Give back exactly the lines from the one that holds "AUDIO1 pin RX: 4 -> 7" through the final line of the data; omit the pictures and add nothing.

------ Task inputs

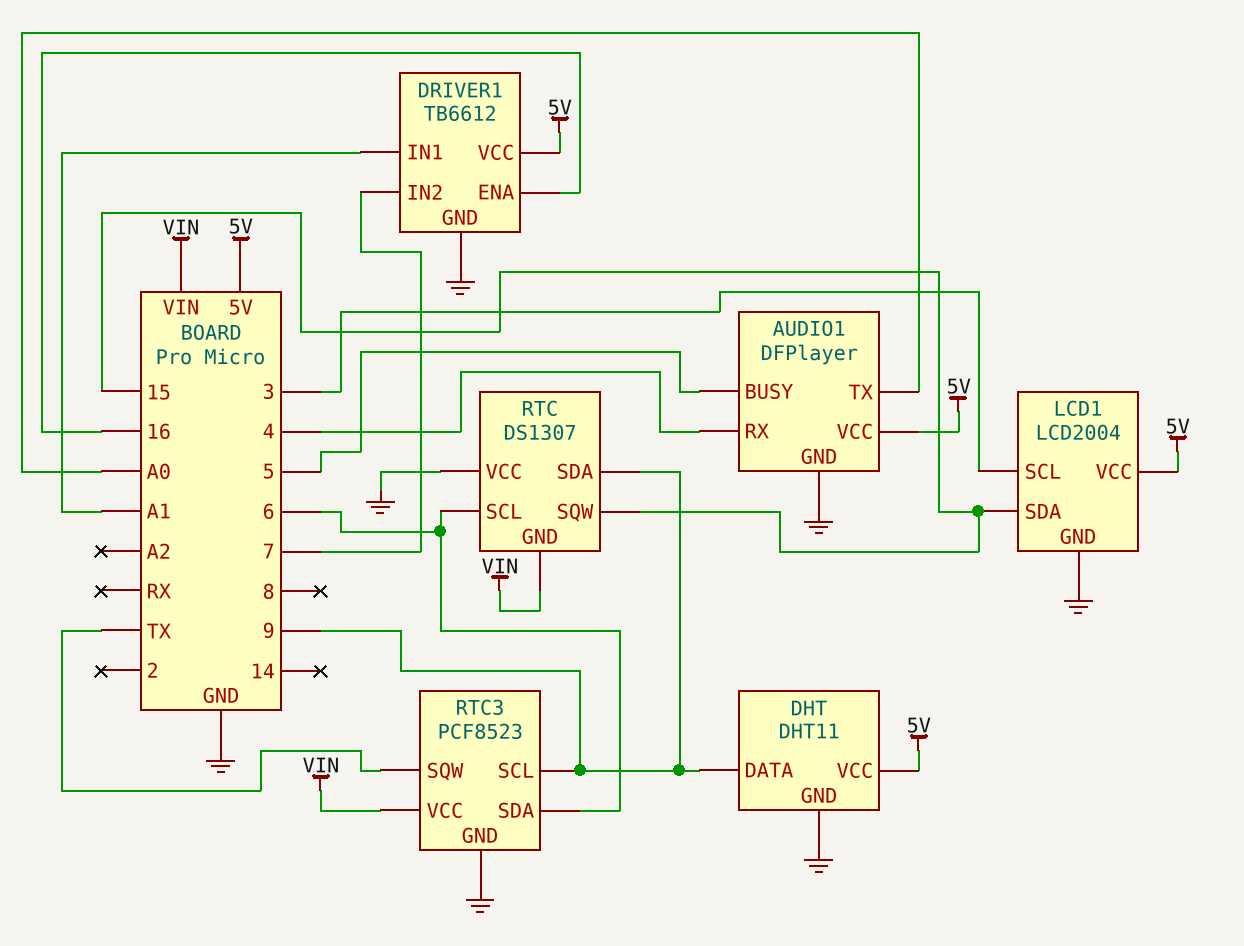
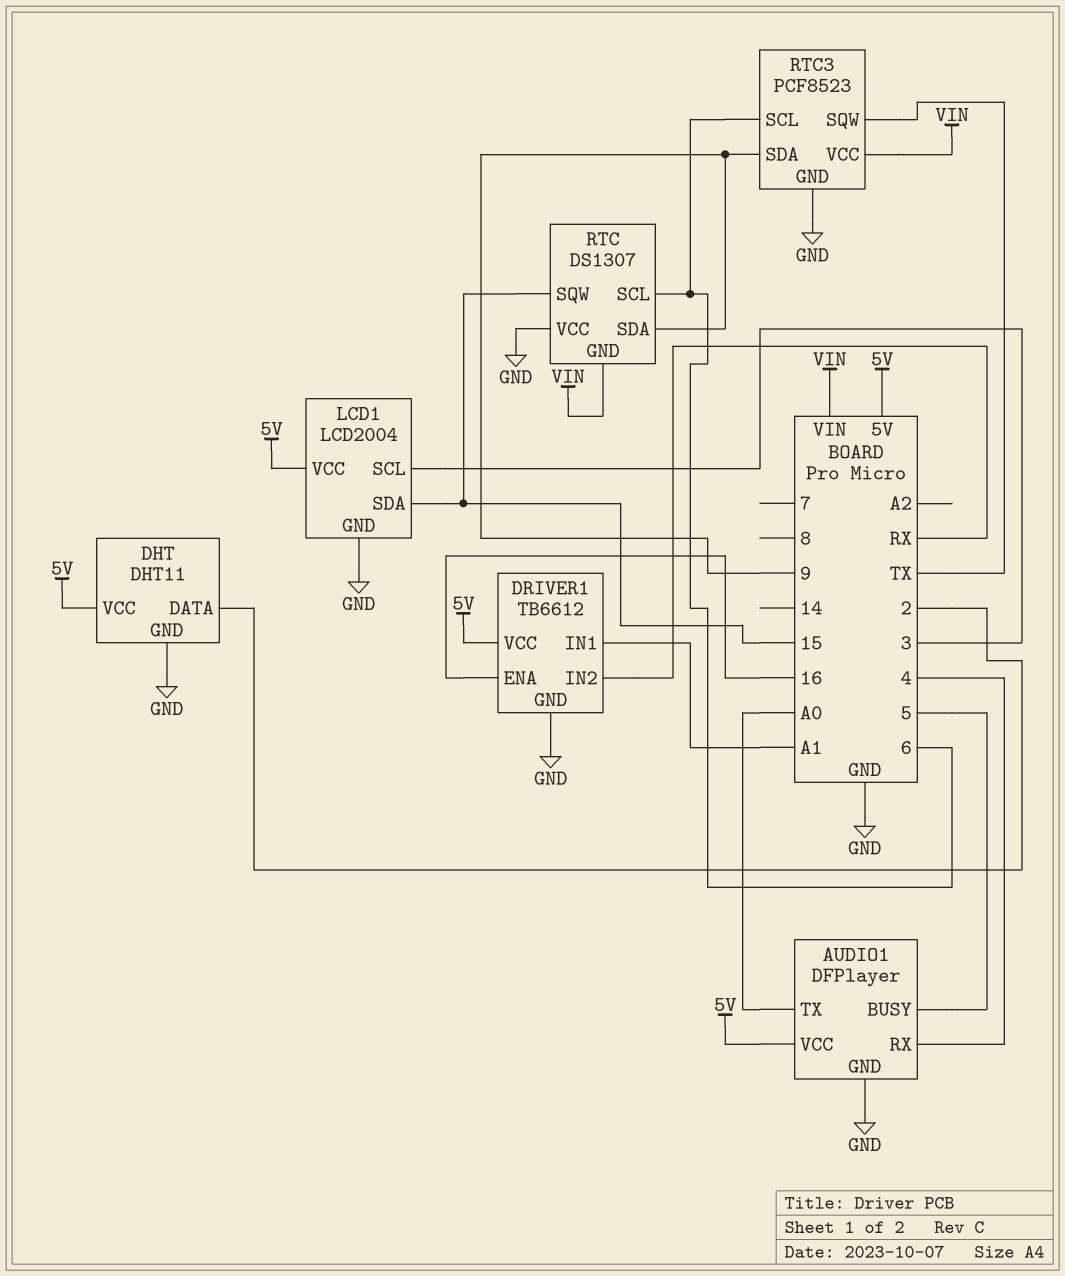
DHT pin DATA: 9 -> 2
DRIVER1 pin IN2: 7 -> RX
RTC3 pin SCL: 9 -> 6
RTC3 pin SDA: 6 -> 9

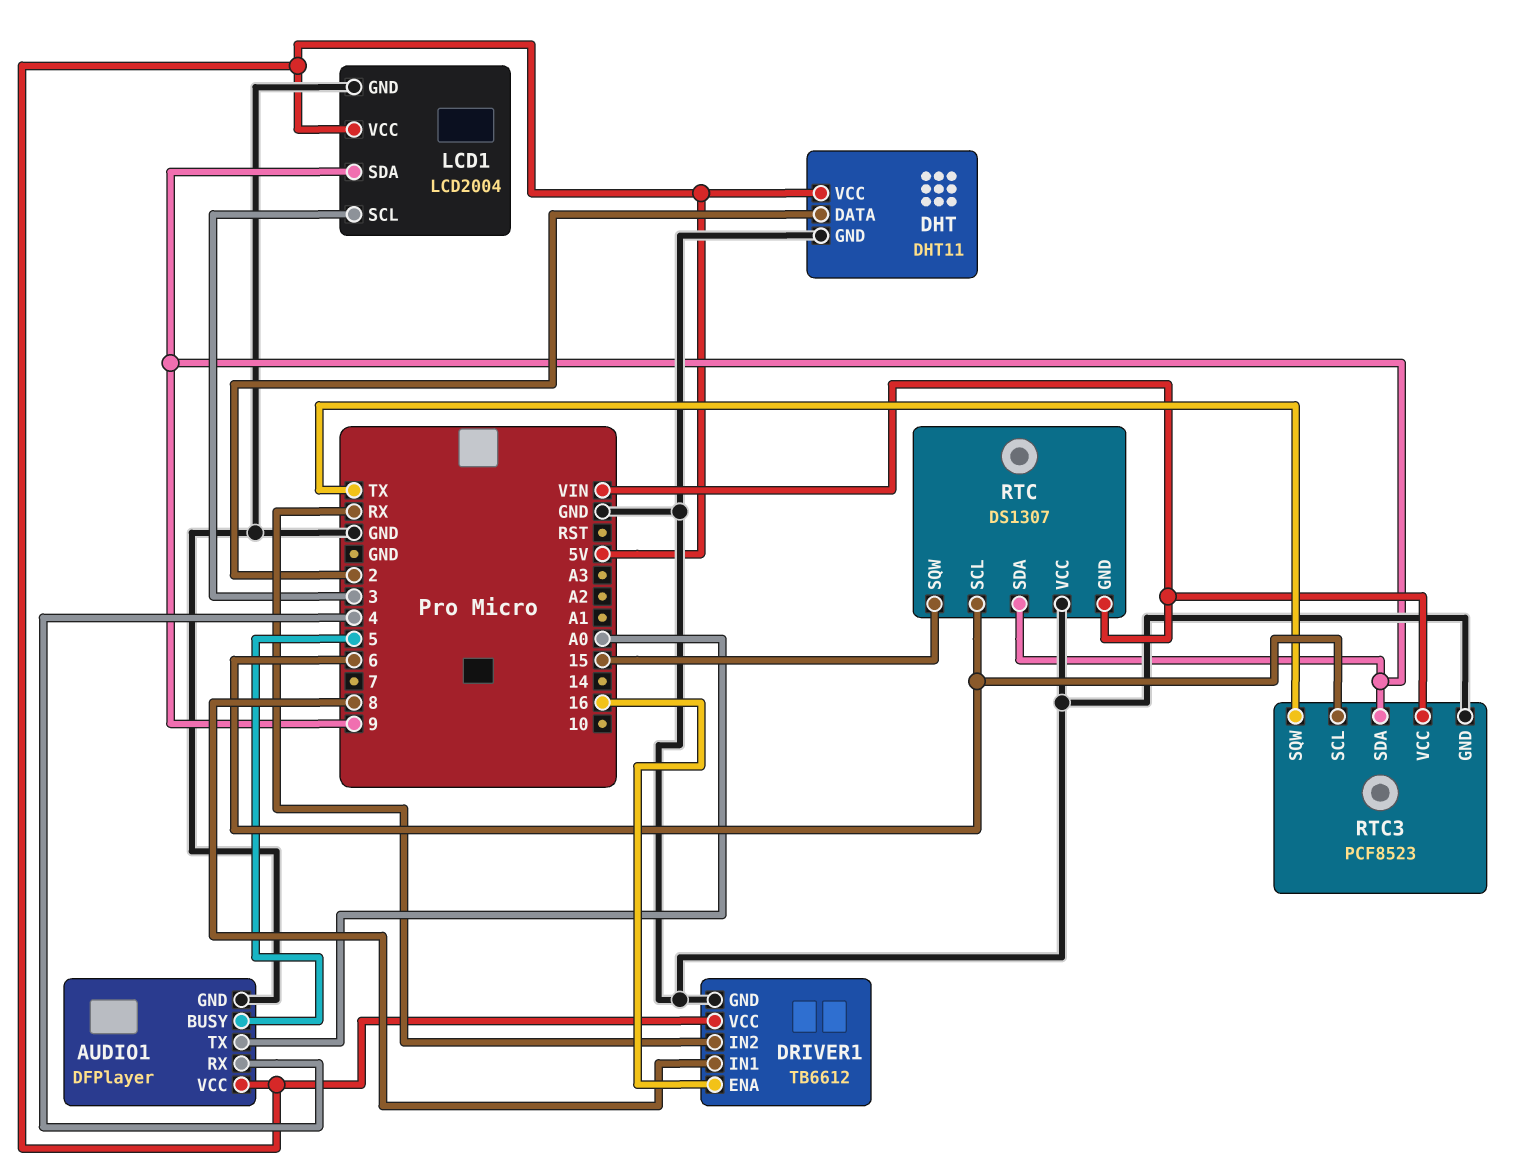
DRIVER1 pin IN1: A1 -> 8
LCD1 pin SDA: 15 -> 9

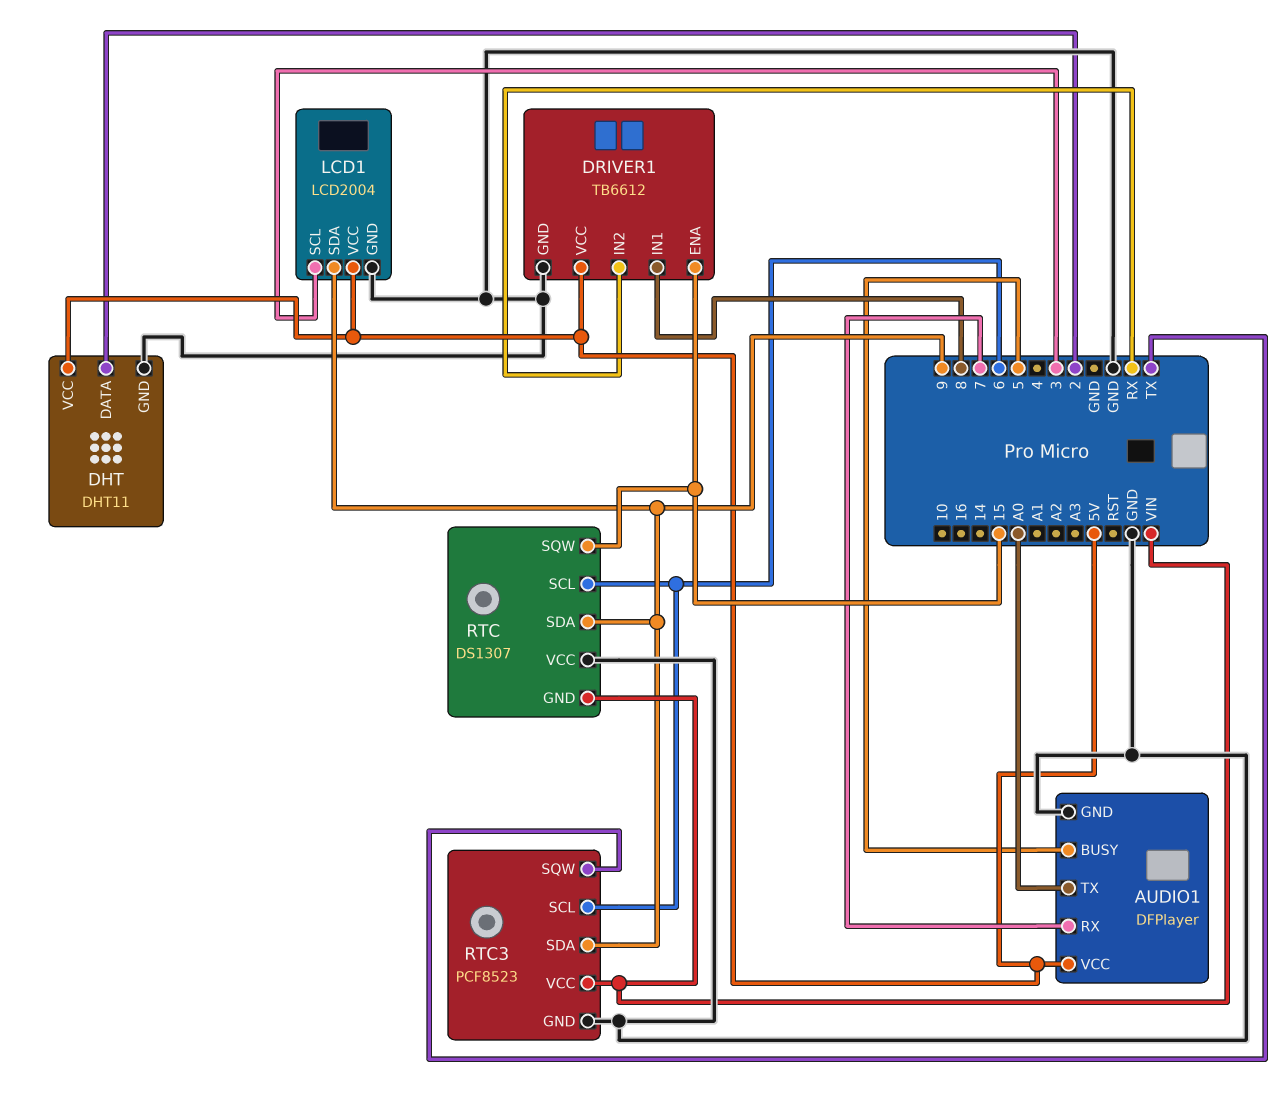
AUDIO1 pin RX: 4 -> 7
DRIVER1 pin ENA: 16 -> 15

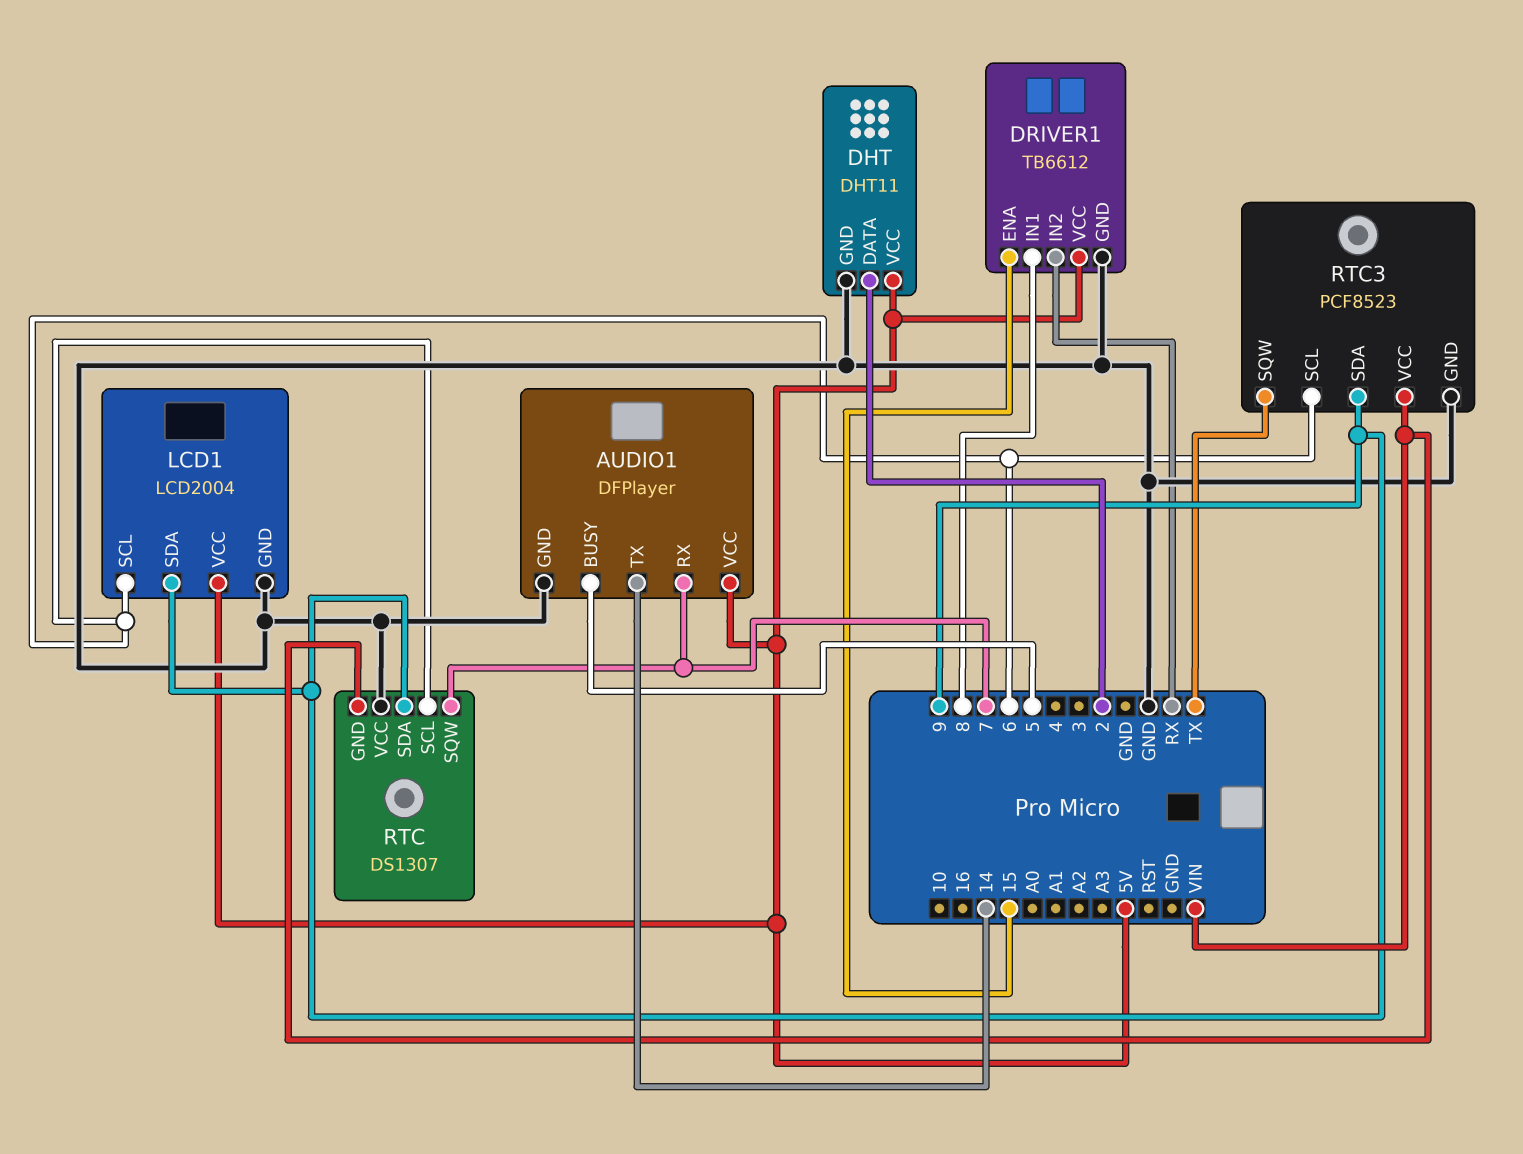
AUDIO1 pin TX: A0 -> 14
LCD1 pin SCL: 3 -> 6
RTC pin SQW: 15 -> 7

------------

** Result for this exercise **
AUDIO1 pin RX: 4 -> 7
DRIVER1 pin ENA: 16 -> 15

AUDIO1 pin TX: A0 -> 14
LCD1 pin SCL: 3 -> 6
RTC pin SQW: 15 -> 7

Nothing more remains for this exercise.